*** RECORDED DATA ***

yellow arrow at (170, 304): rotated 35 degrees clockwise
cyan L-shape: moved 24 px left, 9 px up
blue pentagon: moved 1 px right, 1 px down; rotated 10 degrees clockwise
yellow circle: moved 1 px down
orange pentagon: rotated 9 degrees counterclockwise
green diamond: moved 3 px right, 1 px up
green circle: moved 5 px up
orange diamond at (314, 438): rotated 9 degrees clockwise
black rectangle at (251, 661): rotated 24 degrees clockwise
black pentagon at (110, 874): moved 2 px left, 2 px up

*** End of RECORDED DATA ***
*** RECORDED DATA ***

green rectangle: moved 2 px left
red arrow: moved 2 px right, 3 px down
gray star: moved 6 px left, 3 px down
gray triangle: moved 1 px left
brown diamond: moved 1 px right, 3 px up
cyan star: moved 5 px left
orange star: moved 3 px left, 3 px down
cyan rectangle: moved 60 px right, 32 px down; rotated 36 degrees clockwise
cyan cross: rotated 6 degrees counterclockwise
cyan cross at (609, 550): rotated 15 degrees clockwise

*** End of RECORDED DATA ***

EXERCISE BRIEF: Copy, exactly and only, the lines above that begin with the one containing "cyan rectangle: moved" and finish with the one containing "cyan cross at".

TASK ANSWER:
cyan rectangle: moved 60 px right, 32 px down; rotated 36 degrees clockwise
cyan cross: rotated 6 degrees counterclockwise
cyan cross at (609, 550): rotated 15 degrees clockwise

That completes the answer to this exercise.